Try it: Retype the tail of the data exactly, starting at the line containing "purple cake [541,187,590,225]" and stopping at the last line.

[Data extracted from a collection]
══════════

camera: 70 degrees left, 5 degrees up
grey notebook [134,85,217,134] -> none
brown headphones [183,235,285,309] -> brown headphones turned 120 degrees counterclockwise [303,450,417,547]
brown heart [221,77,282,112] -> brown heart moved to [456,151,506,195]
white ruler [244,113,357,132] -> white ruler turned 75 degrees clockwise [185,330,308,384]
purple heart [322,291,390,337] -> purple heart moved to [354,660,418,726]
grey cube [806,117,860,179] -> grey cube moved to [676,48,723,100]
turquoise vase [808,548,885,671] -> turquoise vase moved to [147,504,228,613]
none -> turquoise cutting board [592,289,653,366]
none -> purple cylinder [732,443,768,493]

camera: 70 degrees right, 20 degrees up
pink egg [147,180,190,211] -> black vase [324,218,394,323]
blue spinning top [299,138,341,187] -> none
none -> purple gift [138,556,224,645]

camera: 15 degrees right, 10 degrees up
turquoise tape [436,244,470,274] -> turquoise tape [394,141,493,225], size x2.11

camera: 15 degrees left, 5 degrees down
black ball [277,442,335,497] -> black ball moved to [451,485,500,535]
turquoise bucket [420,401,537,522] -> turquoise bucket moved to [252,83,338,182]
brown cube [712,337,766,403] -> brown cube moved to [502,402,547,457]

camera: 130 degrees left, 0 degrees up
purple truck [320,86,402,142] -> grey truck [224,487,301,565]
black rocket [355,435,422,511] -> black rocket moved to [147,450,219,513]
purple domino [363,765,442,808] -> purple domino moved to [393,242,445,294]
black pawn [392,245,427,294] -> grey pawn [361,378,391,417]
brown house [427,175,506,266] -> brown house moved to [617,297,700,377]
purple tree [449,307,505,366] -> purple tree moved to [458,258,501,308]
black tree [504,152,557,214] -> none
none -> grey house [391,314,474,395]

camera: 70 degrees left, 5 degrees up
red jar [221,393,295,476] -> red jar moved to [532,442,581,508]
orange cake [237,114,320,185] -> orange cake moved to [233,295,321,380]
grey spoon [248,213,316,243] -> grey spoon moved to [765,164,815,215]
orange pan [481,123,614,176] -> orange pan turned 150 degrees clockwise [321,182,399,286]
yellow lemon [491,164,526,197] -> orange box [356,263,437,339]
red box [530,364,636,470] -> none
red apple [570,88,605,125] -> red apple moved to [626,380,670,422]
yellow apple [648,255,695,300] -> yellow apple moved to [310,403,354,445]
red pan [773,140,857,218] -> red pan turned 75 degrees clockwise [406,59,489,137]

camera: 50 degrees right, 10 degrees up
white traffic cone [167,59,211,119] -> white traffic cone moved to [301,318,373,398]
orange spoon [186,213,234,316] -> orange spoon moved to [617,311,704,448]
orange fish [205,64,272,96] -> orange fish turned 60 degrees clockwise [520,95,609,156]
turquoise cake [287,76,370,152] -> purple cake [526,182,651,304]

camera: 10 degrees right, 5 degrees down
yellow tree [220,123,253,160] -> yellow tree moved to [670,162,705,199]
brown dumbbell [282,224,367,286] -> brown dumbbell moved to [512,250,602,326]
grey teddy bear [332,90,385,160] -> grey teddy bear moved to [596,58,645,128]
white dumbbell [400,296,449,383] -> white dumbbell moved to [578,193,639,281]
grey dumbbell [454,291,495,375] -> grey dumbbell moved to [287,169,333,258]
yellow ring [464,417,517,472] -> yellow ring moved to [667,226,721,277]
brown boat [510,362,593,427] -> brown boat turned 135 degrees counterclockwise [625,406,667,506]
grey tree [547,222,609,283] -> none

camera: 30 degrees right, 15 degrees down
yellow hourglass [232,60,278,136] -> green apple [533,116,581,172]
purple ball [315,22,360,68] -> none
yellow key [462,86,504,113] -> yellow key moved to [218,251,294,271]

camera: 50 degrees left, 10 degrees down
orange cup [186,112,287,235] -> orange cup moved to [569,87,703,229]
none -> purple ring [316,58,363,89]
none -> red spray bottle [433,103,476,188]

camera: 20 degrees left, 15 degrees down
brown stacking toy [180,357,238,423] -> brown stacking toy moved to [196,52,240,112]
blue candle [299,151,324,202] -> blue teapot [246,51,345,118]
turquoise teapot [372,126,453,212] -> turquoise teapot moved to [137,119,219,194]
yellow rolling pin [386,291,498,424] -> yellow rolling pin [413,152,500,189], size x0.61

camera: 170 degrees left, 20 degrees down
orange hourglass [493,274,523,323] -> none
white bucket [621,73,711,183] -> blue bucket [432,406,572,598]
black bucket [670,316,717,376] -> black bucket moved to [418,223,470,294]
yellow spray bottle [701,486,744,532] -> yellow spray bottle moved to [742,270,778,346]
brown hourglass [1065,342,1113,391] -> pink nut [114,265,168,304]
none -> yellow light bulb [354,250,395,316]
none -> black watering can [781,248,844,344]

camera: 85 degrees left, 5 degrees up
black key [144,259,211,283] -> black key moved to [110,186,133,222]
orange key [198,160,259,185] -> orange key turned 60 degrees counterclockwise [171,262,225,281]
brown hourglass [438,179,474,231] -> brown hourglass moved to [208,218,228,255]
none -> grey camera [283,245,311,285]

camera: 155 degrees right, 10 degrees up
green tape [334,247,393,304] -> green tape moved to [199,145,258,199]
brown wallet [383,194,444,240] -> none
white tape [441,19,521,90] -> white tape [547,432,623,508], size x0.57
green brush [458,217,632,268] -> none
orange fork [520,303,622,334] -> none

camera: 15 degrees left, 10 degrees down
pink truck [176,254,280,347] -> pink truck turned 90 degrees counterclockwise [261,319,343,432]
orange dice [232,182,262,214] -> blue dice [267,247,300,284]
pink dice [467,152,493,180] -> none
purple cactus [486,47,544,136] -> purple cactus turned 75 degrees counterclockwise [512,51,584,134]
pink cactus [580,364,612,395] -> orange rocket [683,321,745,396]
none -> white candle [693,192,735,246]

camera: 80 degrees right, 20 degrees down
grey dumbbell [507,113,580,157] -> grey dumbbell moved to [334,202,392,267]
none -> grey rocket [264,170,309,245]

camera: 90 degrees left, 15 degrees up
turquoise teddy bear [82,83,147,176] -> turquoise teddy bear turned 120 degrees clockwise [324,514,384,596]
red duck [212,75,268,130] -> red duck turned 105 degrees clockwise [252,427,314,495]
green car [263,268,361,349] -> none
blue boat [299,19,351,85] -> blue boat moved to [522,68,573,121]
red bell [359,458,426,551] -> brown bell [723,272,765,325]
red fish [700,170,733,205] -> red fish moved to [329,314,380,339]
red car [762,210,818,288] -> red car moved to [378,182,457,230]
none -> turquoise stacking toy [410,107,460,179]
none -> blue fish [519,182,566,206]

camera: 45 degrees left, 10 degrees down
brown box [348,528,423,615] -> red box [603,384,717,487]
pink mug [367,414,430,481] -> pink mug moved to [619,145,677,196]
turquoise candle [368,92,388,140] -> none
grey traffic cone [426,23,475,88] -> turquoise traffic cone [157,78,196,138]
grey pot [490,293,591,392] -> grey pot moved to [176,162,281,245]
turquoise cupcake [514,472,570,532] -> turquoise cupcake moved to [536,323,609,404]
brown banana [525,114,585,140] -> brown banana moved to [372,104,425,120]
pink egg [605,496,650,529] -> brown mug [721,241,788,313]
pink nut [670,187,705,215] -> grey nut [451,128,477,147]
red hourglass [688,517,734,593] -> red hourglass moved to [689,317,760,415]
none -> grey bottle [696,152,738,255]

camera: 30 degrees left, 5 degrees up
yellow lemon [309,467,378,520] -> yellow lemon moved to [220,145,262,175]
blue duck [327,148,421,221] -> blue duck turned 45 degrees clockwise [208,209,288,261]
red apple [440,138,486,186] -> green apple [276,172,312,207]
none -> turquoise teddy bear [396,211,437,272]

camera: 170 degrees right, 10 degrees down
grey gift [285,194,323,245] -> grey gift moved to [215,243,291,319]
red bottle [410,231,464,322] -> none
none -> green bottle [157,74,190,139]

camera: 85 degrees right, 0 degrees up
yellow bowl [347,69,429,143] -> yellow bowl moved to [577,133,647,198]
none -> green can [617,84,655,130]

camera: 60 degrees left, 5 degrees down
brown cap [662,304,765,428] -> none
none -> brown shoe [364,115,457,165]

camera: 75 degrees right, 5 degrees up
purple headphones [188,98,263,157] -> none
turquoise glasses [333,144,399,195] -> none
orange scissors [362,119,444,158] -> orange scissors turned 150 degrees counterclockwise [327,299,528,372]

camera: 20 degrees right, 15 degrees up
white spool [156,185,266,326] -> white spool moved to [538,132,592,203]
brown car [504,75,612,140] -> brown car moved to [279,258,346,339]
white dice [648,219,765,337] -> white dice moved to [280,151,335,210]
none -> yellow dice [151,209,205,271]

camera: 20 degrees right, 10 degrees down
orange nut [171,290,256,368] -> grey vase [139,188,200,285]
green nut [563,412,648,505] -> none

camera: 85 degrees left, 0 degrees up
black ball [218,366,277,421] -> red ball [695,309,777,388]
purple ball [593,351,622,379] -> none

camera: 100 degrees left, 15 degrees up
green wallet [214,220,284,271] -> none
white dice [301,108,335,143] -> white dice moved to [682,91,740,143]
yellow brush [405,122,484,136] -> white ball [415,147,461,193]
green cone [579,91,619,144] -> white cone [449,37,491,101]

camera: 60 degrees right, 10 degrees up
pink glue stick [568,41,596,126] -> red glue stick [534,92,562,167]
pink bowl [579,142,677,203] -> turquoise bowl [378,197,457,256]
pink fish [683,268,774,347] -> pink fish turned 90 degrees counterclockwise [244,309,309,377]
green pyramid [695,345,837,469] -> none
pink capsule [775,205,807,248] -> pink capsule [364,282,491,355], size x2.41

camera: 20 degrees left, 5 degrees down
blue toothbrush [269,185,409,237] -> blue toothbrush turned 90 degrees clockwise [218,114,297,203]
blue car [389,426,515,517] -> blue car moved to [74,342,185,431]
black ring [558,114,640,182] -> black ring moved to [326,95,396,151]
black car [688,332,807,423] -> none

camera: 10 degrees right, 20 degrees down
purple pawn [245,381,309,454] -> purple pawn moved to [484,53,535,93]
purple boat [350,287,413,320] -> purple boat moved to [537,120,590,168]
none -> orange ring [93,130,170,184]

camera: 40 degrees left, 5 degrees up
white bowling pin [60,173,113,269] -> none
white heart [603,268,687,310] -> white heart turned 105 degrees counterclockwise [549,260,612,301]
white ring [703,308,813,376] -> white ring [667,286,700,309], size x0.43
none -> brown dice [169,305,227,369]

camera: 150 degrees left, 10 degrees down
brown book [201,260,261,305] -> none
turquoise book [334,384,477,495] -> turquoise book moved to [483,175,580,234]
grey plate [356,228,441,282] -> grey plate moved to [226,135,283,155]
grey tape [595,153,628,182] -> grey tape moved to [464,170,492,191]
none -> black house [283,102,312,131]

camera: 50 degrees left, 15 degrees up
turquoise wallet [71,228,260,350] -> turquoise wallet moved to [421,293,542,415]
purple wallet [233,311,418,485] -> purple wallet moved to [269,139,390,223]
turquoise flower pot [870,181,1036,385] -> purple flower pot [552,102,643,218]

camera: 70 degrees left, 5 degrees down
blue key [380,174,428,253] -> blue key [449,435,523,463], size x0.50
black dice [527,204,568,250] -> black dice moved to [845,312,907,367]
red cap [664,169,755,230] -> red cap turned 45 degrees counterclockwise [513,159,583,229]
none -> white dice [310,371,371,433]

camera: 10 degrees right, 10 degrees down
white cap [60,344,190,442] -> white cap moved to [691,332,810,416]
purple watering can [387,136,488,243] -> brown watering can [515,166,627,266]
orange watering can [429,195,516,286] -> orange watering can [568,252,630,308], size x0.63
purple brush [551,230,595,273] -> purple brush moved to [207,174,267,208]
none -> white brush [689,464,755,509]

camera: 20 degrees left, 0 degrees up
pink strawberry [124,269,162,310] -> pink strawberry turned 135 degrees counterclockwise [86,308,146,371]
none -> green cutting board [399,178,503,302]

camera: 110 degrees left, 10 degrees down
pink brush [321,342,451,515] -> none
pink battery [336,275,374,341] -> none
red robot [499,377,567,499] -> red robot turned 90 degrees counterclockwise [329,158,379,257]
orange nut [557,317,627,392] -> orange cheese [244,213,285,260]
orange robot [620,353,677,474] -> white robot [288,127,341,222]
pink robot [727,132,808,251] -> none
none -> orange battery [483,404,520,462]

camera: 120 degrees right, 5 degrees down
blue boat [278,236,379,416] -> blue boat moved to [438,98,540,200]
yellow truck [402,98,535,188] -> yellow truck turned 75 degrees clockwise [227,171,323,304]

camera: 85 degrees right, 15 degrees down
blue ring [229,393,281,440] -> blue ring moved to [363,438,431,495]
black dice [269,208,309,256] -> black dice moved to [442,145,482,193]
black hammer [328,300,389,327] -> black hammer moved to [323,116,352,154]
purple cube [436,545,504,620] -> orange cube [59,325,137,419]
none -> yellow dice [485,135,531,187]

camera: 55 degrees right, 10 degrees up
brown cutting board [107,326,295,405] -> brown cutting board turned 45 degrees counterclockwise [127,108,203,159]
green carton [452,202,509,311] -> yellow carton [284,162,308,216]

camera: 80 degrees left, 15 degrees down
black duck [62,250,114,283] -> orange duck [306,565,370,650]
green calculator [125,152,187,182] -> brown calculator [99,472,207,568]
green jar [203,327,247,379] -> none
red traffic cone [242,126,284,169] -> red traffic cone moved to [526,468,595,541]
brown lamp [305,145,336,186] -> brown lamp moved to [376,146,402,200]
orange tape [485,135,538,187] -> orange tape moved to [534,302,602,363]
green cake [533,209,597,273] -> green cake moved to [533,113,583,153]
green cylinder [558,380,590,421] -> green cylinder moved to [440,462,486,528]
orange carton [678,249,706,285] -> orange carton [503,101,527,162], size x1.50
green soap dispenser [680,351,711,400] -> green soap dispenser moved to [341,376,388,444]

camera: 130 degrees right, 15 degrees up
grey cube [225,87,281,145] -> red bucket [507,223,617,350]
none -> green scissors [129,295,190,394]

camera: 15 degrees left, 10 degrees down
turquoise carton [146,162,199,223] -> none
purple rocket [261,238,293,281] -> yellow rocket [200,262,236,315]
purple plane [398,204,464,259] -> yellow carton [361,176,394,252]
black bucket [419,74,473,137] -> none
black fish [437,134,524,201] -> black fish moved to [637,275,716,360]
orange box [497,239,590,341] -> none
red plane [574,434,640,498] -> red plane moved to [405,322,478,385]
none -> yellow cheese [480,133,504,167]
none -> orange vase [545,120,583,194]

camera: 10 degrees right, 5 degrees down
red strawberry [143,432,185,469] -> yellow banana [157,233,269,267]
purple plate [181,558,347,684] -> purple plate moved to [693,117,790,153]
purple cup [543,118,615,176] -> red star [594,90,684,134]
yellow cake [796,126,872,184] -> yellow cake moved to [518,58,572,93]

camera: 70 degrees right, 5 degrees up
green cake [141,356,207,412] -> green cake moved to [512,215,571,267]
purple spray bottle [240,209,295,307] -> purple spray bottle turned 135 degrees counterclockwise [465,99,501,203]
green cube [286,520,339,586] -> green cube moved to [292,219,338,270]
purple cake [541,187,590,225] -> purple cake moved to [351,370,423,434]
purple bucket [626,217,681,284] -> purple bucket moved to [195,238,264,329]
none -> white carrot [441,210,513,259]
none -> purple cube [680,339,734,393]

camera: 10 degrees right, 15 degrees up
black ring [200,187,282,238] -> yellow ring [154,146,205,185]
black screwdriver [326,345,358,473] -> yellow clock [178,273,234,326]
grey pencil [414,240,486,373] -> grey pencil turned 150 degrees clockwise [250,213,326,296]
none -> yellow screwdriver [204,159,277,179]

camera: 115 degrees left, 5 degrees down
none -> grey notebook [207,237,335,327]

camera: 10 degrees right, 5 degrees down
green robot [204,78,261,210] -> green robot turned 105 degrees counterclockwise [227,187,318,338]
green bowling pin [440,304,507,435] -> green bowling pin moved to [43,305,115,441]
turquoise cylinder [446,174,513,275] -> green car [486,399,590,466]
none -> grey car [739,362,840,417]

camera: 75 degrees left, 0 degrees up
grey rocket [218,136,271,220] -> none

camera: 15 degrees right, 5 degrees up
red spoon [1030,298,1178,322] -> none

══════════

Task response:
purple cake [541,187,590,225] -> purple cake moved to [351,370,423,434]
purple bucket [626,217,681,284] -> purple bucket moved to [195,238,264,329]
none -> white carrot [441,210,513,259]
none -> purple cube [680,339,734,393]

camera: 10 degrees right, 15 degrees up
black ring [200,187,282,238] -> yellow ring [154,146,205,185]
black screwdriver [326,345,358,473] -> yellow clock [178,273,234,326]
grey pencil [414,240,486,373] -> grey pencil turned 150 degrees clockwise [250,213,326,296]
none -> yellow screwdriver [204,159,277,179]

camera: 115 degrees left, 5 degrees down
none -> grey notebook [207,237,335,327]

camera: 10 degrees right, 5 degrees down
green robot [204,78,261,210] -> green robot turned 105 degrees counterclockwise [227,187,318,338]
green bowling pin [440,304,507,435] -> green bowling pin moved to [43,305,115,441]
turquoise cylinder [446,174,513,275] -> green car [486,399,590,466]
none -> grey car [739,362,840,417]

camera: 75 degrees left, 0 degrees up
grey rocket [218,136,271,220] -> none

camera: 15 degrees right, 5 degrees up
red spoon [1030,298,1178,322] -> none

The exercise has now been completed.